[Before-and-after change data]
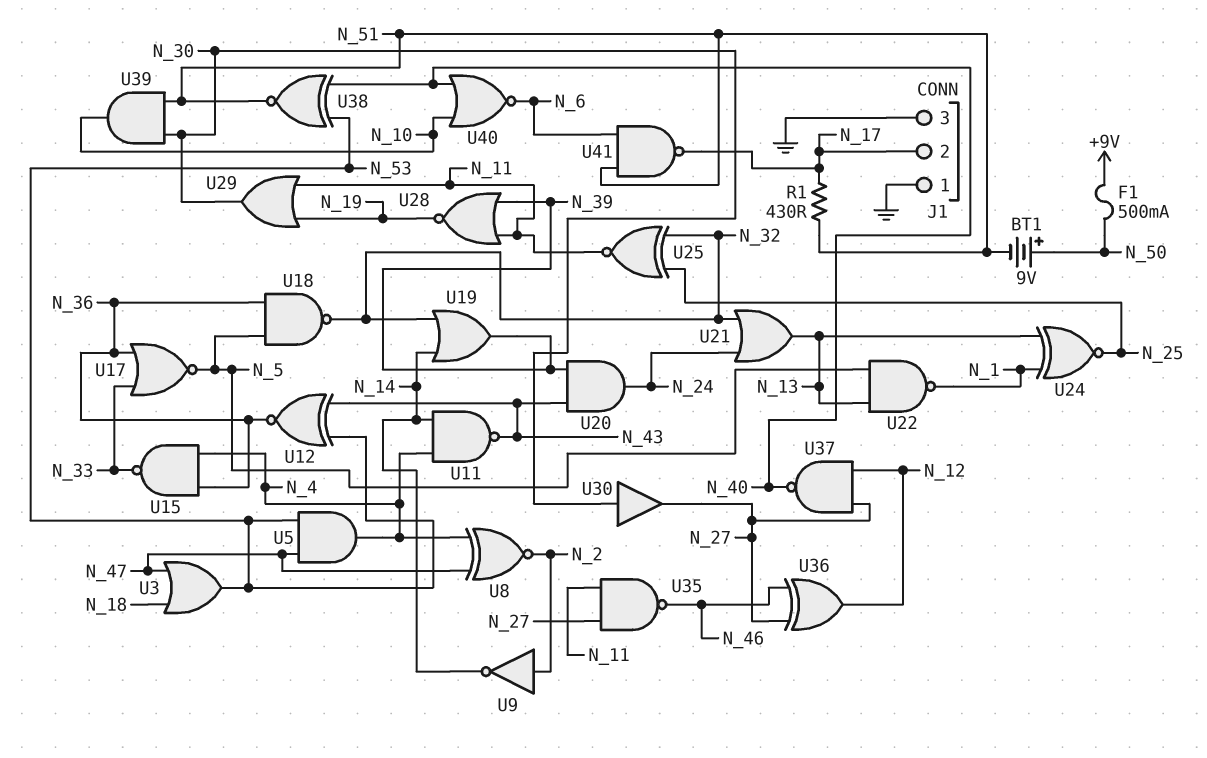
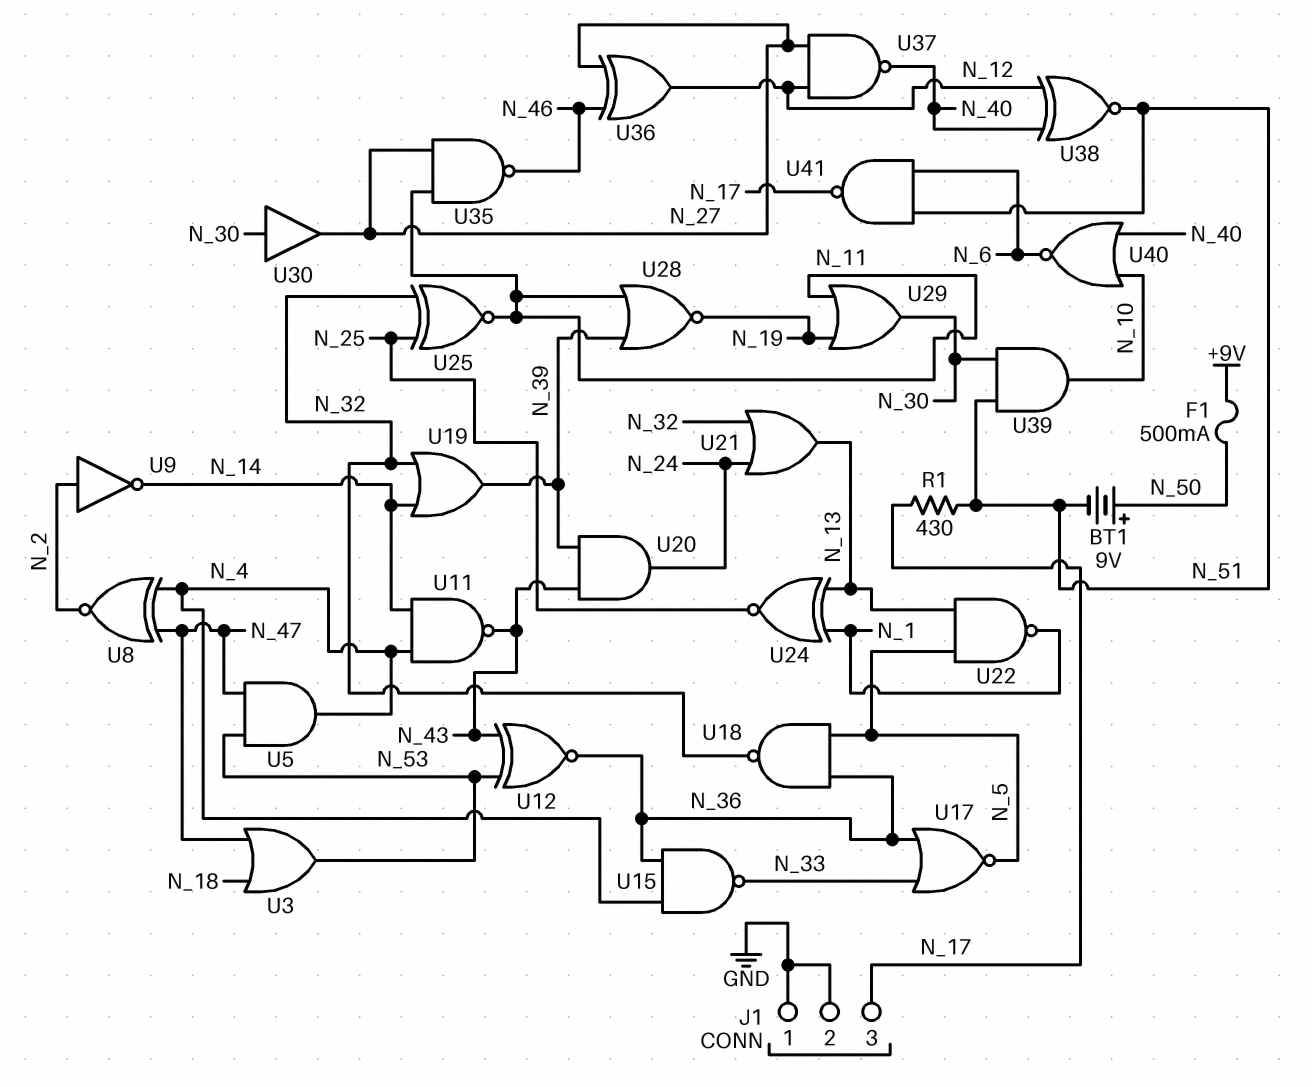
J1 pin 2: N_17 -> GND
J1 pin 3: GND -> N_17
U38: XNOR (in N_40, in N_53, out N_51) -> XNOR (in N_12, in N_40, out N_51)

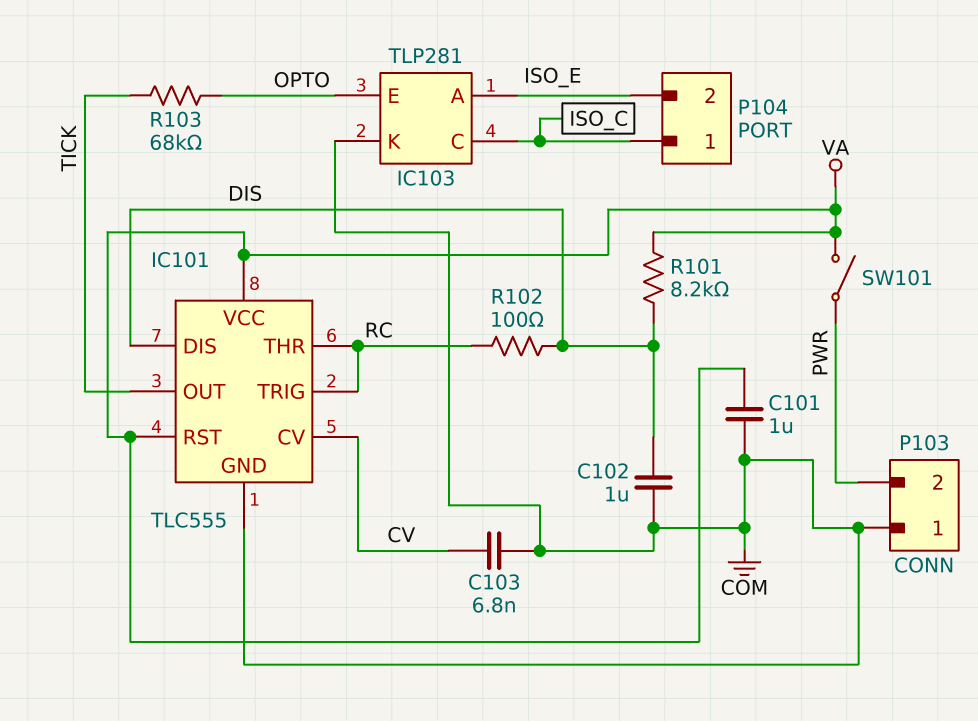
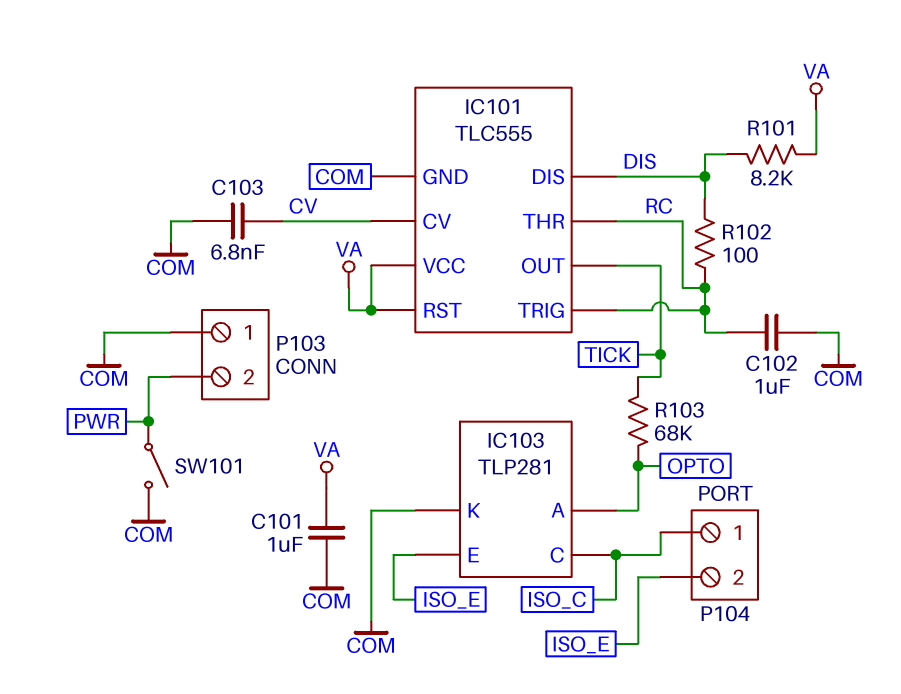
C102: 1uF (COM, DIS) -> 1uF (COM, RC)
IC103 pin A: ISO_E -> OPTO
IC103 pin E: OPTO -> ISO_E
SW101: switch (PWR, VA) -> switch (COM, PWR)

● **About this task**:
Every line above is to be returned exactly, with its pictures removed.

● **Your response**:
J1 pin 2: N_17 -> GND
J1 pin 3: GND -> N_17
U38: XNOR (in N_40, in N_53, out N_51) -> XNOR (in N_12, in N_40, out N_51)

C102: 1uF (COM, DIS) -> 1uF (COM, RC)
IC103 pin A: ISO_E -> OPTO
IC103 pin E: OPTO -> ISO_E
SW101: switch (PWR, VA) -> switch (COM, PWR)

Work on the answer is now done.